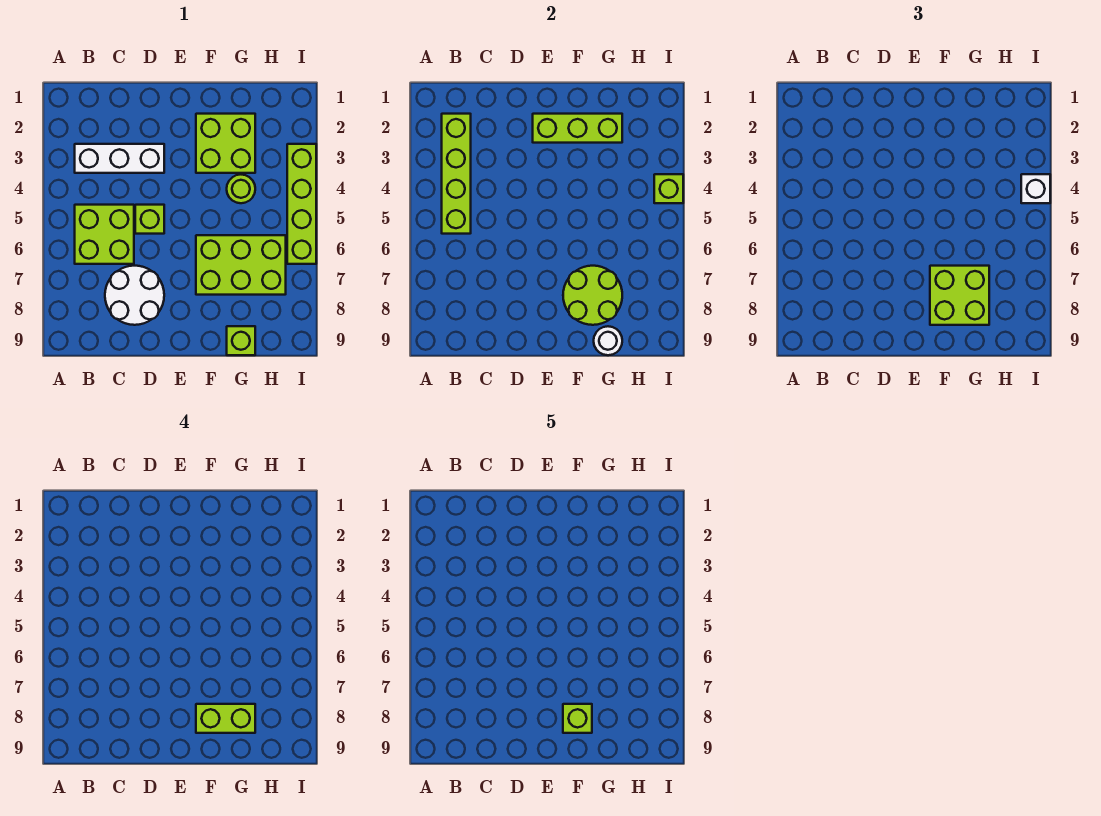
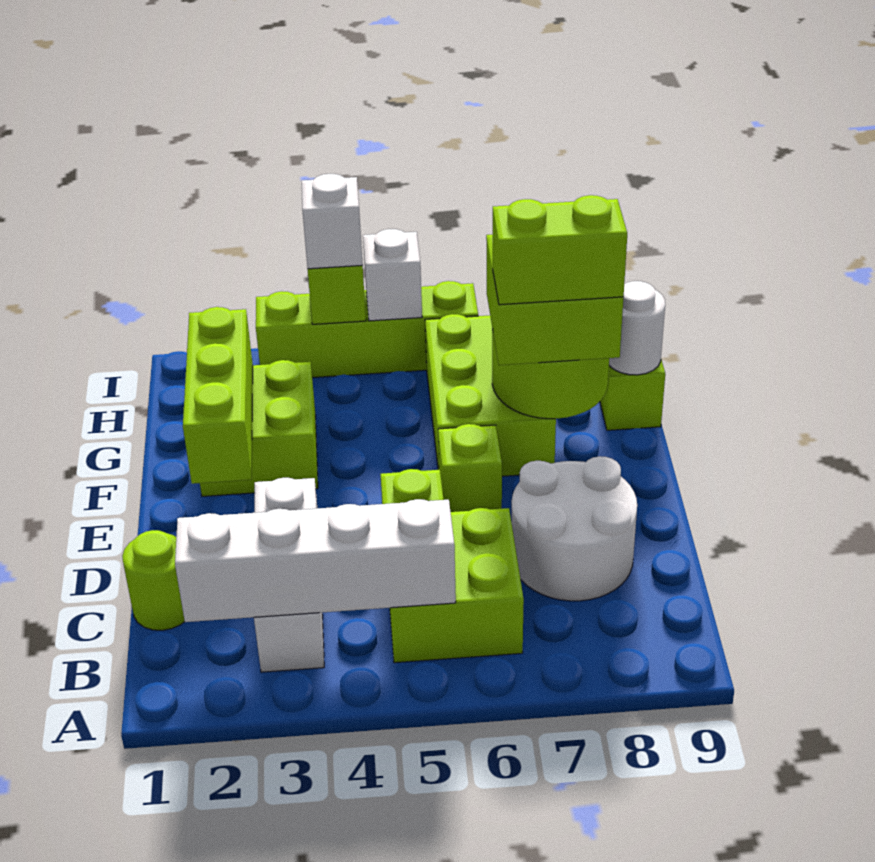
lime brick B2:B5 level 2 -> white brick B2:B5 level 2
lime brick F8:G8 level 4 -> lime brick F7:F8 level 4
lime brick F8 level 5 -> lime brick E6 level 1
lime round brick G4 level 1 -> lime round brick C1 level 1
none -> white brick I5 level 2

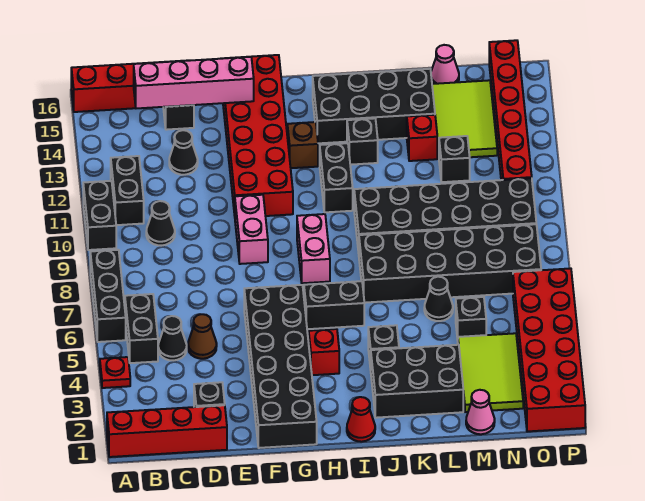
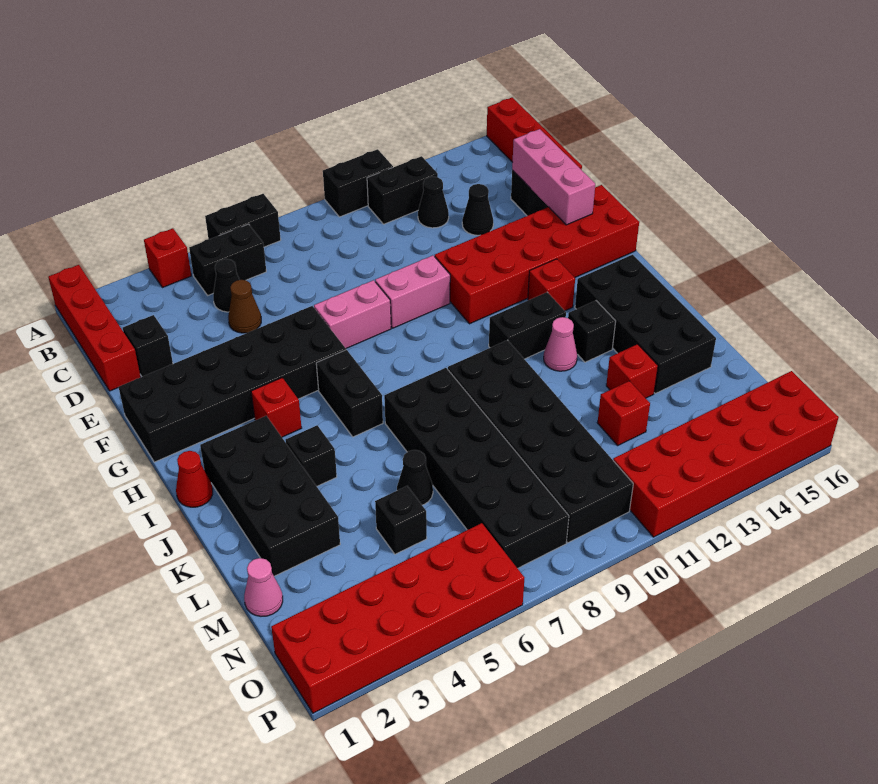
red plate A4 level 1 -> red brick A4 level 1
black brick A6:A8 level 1 -> black brick A6:A7 level 1
black cone C10 level 1 -> black cone C12 level 1
pink brick C15:F15 level 2 -> pink brick D15:F15 level 2
pink brick H8:H9 level 1 -> pink brick F7:F8 level 1
brown brick H13 level 1 -> red brick H13 level 1
black brick J2:L3 level 1 -> black brick I2:L3 level 1
lime tile M2:N4 level 1 -> none
black brick M12 level 1 -> red brick M12 level 1
lime tile M13:N15 level 1 -> none
pink cone M16 level 1 -> pink cone J12 level 1
red brick O11:O16 level 1 -> red brick O11:P16 level 1

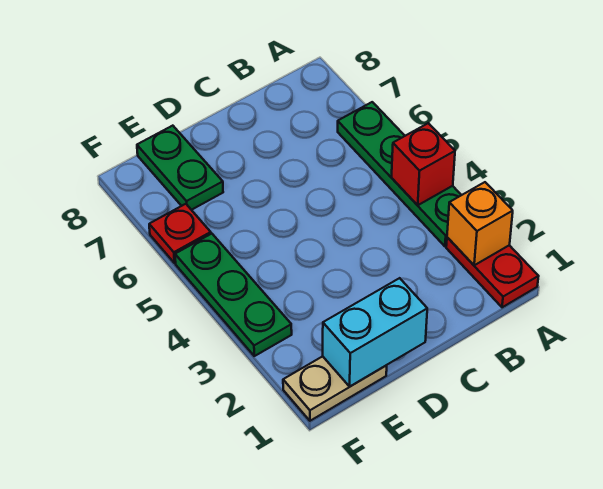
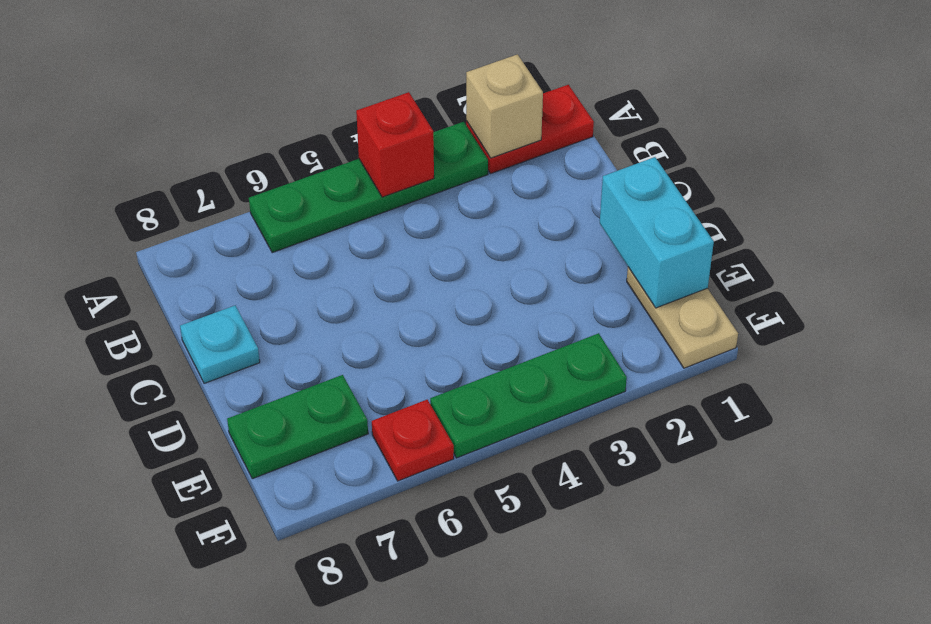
orange brick A2 level 2 -> tan brick A2 level 2
none -> cyan plate C8 level 1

-- -- --

• _ASSIGNMENT_:
Read through the entries and copy every line that includes "black".

• _YOUR SOLUTION_:
black brick A6:A8 level 1 -> black brick A6:A7 level 1
black cone C10 level 1 -> black cone C12 level 1
black brick J2:L3 level 1 -> black brick I2:L3 level 1
black brick M12 level 1 -> red brick M12 level 1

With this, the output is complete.